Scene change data
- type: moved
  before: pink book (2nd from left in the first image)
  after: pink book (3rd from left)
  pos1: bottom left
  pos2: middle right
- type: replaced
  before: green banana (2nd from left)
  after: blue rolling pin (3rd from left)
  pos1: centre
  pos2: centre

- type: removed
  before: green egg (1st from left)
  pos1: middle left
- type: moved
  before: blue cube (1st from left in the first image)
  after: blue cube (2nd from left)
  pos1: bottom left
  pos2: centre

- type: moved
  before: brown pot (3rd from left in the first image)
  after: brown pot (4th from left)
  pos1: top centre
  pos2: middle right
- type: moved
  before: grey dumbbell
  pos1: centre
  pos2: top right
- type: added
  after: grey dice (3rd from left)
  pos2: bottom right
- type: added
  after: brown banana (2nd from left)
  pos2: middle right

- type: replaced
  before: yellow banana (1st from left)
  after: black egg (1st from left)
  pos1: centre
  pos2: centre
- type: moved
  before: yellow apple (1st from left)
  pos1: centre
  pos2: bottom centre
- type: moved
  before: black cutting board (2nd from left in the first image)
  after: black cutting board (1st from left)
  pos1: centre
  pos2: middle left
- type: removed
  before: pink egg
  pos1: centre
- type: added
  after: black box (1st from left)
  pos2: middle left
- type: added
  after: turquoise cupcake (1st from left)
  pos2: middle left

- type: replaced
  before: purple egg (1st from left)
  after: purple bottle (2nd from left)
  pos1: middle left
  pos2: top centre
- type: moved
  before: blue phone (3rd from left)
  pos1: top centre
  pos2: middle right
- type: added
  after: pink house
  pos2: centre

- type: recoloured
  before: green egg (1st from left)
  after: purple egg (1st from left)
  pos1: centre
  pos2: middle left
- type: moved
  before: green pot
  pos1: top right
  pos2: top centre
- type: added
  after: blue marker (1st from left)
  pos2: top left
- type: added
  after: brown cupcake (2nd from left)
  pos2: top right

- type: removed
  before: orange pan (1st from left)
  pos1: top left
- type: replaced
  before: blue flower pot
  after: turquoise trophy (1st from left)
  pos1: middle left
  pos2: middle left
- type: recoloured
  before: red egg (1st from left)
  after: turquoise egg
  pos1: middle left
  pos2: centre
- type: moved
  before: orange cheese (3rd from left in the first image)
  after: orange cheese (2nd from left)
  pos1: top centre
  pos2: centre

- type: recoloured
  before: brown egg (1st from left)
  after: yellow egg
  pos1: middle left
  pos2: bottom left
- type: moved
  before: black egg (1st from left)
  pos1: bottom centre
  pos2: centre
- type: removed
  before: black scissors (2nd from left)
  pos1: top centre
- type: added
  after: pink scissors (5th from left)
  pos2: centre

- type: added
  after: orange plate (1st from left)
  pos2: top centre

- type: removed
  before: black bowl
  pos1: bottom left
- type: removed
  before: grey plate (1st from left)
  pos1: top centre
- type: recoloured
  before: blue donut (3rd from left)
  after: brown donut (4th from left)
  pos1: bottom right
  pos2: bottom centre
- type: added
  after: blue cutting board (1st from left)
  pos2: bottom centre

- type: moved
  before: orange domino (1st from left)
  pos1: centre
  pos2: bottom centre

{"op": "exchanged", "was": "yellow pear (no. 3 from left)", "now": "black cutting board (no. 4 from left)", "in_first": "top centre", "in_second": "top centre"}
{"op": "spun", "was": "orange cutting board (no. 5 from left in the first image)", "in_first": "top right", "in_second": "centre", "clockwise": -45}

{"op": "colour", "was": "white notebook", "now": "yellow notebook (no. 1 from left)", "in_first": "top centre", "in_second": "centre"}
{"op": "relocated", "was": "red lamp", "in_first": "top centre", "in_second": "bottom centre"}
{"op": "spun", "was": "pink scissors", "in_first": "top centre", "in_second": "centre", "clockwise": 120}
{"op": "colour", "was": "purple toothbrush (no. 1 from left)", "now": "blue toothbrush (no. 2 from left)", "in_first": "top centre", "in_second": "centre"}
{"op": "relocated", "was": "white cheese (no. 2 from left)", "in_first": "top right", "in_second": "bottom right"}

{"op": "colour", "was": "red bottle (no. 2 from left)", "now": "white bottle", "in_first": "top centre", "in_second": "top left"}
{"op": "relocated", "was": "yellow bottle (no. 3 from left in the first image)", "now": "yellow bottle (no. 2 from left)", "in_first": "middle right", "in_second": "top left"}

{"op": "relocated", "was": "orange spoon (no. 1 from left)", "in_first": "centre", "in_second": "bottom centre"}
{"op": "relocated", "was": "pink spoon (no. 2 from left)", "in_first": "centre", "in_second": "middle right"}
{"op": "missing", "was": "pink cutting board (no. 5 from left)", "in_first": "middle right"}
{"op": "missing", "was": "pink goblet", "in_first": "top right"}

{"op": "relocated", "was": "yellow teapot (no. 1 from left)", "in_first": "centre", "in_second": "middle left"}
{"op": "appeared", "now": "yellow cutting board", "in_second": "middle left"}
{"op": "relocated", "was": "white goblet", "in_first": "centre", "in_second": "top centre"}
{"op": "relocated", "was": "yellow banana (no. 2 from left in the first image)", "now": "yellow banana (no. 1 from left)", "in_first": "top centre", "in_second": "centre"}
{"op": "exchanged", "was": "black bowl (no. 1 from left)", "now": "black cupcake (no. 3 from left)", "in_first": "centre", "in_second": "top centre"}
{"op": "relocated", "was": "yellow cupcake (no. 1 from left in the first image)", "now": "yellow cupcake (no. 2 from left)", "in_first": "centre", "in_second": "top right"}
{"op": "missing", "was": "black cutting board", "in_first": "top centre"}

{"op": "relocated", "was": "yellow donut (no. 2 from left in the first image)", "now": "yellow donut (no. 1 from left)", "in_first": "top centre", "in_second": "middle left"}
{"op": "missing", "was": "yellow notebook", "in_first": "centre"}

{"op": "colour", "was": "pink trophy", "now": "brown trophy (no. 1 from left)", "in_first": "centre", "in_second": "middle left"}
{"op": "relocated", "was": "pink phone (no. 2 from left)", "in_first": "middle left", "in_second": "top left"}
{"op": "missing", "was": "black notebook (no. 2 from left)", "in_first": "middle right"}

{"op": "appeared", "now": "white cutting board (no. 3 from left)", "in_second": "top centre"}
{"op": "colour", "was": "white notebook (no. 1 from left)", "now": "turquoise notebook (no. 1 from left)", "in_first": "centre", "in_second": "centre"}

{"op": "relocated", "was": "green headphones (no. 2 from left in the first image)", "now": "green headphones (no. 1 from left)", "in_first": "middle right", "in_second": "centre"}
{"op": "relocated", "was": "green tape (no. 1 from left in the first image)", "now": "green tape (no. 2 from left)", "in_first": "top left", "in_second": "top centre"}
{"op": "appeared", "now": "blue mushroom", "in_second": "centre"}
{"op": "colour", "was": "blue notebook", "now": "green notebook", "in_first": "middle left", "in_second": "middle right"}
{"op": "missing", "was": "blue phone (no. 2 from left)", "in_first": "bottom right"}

- Task objective -
Transcribe the data above so that every line matches exactly.

- Your response -
- type: moved
  before: pink book (2nd from left in the first image)
  after: pink book (3rd from left)
  pos1: bottom left
  pos2: middle right
- type: replaced
  before: green banana (2nd from left)
  after: blue rolling pin (3rd from left)
  pos1: centre
  pos2: centre

- type: removed
  before: green egg (1st from left)
  pos1: middle left
- type: moved
  before: blue cube (1st from left in the first image)
  after: blue cube (2nd from left)
  pos1: bottom left
  pos2: centre

- type: moved
  before: brown pot (3rd from left in the first image)
  after: brown pot (4th from left)
  pos1: top centre
  pos2: middle right
- type: moved
  before: grey dumbbell
  pos1: centre
  pos2: top right
- type: added
  after: grey dice (3rd from left)
  pos2: bottom right
- type: added
  after: brown banana (2nd from left)
  pos2: middle right

- type: replaced
  before: yellow banana (1st from left)
  after: black egg (1st from left)
  pos1: centre
  pos2: centre
- type: moved
  before: yellow apple (1st from left)
  pos1: centre
  pos2: bottom centre
- type: moved
  before: black cutting board (2nd from left in the first image)
  after: black cutting board (1st from left)
  pos1: centre
  pos2: middle left
- type: removed
  before: pink egg
  pos1: centre
- type: added
  after: black box (1st from left)
  pos2: middle left
- type: added
  after: turquoise cupcake (1st from left)
  pos2: middle left

- type: replaced
  before: purple egg (1st from left)
  after: purple bottle (2nd from left)
  pos1: middle left
  pos2: top centre
- type: moved
  before: blue phone (3rd from left)
  pos1: top centre
  pos2: middle right
- type: added
  after: pink house
  pos2: centre

- type: recoloured
  before: green egg (1st from left)
  after: purple egg (1st from left)
  pos1: centre
  pos2: middle left
- type: moved
  before: green pot
  pos1: top right
  pos2: top centre
- type: added
  after: blue marker (1st from left)
  pos2: top left
- type: added
  after: brown cupcake (2nd from left)
  pos2: top right

- type: removed
  before: orange pan (1st from left)
  pos1: top left
- type: replaced
  before: blue flower pot
  after: turquoise trophy (1st from left)
  pos1: middle left
  pos2: middle left
- type: recoloured
  before: red egg (1st from left)
  after: turquoise egg
  pos1: middle left
  pos2: centre
- type: moved
  before: orange cheese (3rd from left in the first image)
  after: orange cheese (2nd from left)
  pos1: top centre
  pos2: centre

- type: recoloured
  before: brown egg (1st from left)
  after: yellow egg
  pos1: middle left
  pos2: bottom left
- type: moved
  before: black egg (1st from left)
  pos1: bottom centre
  pos2: centre
- type: removed
  before: black scissors (2nd from left)
  pos1: top centre
- type: added
  after: pink scissors (5th from left)
  pos2: centre

- type: added
  after: orange plate (1st from left)
  pos2: top centre

- type: removed
  before: black bowl
  pos1: bottom left
- type: removed
  before: grey plate (1st from left)
  pos1: top centre
- type: recoloured
  before: blue donut (3rd from left)
  after: brown donut (4th from left)
  pos1: bottom right
  pos2: bottom centre
- type: added
  after: blue cutting board (1st from left)
  pos2: bottom centre

- type: moved
  before: orange domino (1st from left)
  pos1: centre
  pos2: bottom centre

{"op": "exchanged", "was": "yellow pear (no. 3 from left)", "now": "black cutting board (no. 4 from left)", "in_first": "top centre", "in_second": "top centre"}
{"op": "spun", "was": "orange cutting board (no. 5 from left in the first image)", "in_first": "top right", "in_second": "centre", "clockwise": -45}

{"op": "colour", "was": "white notebook", "now": "yellow notebook (no. 1 from left)", "in_first": "top centre", "in_second": "centre"}
{"op": "relocated", "was": "red lamp", "in_first": "top centre", "in_second": "bottom centre"}
{"op": "spun", "was": "pink scissors", "in_first": "top centre", "in_second": "centre", "clockwise": 120}
{"op": "colour", "was": "purple toothbrush (no. 1 from left)", "now": "blue toothbrush (no. 2 from left)", "in_first": "top centre", "in_second": "centre"}
{"op": "relocated", "was": "white cheese (no. 2 from left)", "in_first": "top right", "in_second": "bottom right"}

{"op": "colour", "was": "red bottle (no. 2 from left)", "now": "white bottle", "in_first": "top centre", "in_second": "top left"}
{"op": "relocated", "was": "yellow bottle (no. 3 from left in the first image)", "now": "yellow bottle (no. 2 from left)", "in_first": "middle right", "in_second": "top left"}

{"op": "relocated", "was": "orange spoon (no. 1 from left)", "in_first": "centre", "in_second": "bottom centre"}
{"op": "relocated", "was": "pink spoon (no. 2 from left)", "in_first": "centre", "in_second": "middle right"}
{"op": "missing", "was": "pink cutting board (no. 5 from left)", "in_first": "middle right"}
{"op": "missing", "was": "pink goblet", "in_first": "top right"}

{"op": "relocated", "was": "yellow teapot (no. 1 from left)", "in_first": "centre", "in_second": "middle left"}
{"op": "appeared", "now": "yellow cutting board", "in_second": "middle left"}
{"op": "relocated", "was": "white goblet", "in_first": "centre", "in_second": "top centre"}
{"op": "relocated", "was": "yellow banana (no. 2 from left in the first image)", "now": "yellow banana (no. 1 from left)", "in_first": "top centre", "in_second": "centre"}
{"op": "exchanged", "was": "black bowl (no. 1 from left)", "now": "black cupcake (no. 3 from left)", "in_first": "centre", "in_second": "top centre"}
{"op": "relocated", "was": "yellow cupcake (no. 1 from left in the first image)", "now": "yellow cupcake (no. 2 from left)", "in_first": "centre", "in_second": "top right"}
{"op": "missing", "was": "black cutting board", "in_first": "top centre"}

{"op": "relocated", "was": "yellow donut (no. 2 from left in the first image)", "now": "yellow donut (no. 1 from left)", "in_first": "top centre", "in_second": "middle left"}
{"op": "missing", "was": "yellow notebook", "in_first": "centre"}

{"op": "colour", "was": "pink trophy", "now": "brown trophy (no. 1 from left)", "in_first": "centre", "in_second": "middle left"}
{"op": "relocated", "was": "pink phone (no. 2 from left)", "in_first": "middle left", "in_second": "top left"}
{"op": "missing", "was": "black notebook (no. 2 from left)", "in_first": "middle right"}

{"op": "appeared", "now": "white cutting board (no. 3 from left)", "in_second": "top centre"}
{"op": "colour", "was": "white notebook (no. 1 from left)", "now": "turquoise notebook (no. 1 from left)", "in_first": "centre", "in_second": "centre"}

{"op": "relocated", "was": "green headphones (no. 2 from left in the first image)", "now": "green headphones (no. 1 from left)", "in_first": "middle right", "in_second": "centre"}
{"op": "relocated", "was": "green tape (no. 1 from left in the first image)", "now": "green tape (no. 2 from left)", "in_first": "top left", "in_second": "top centre"}
{"op": "appeared", "now": "blue mushroom", "in_second": "centre"}
{"op": "colour", "was": "blue notebook", "now": "green notebook", "in_first": "middle left", "in_second": "middle right"}
{"op": "missing", "was": "blue phone (no. 2 from left)", "in_first": "bottom right"}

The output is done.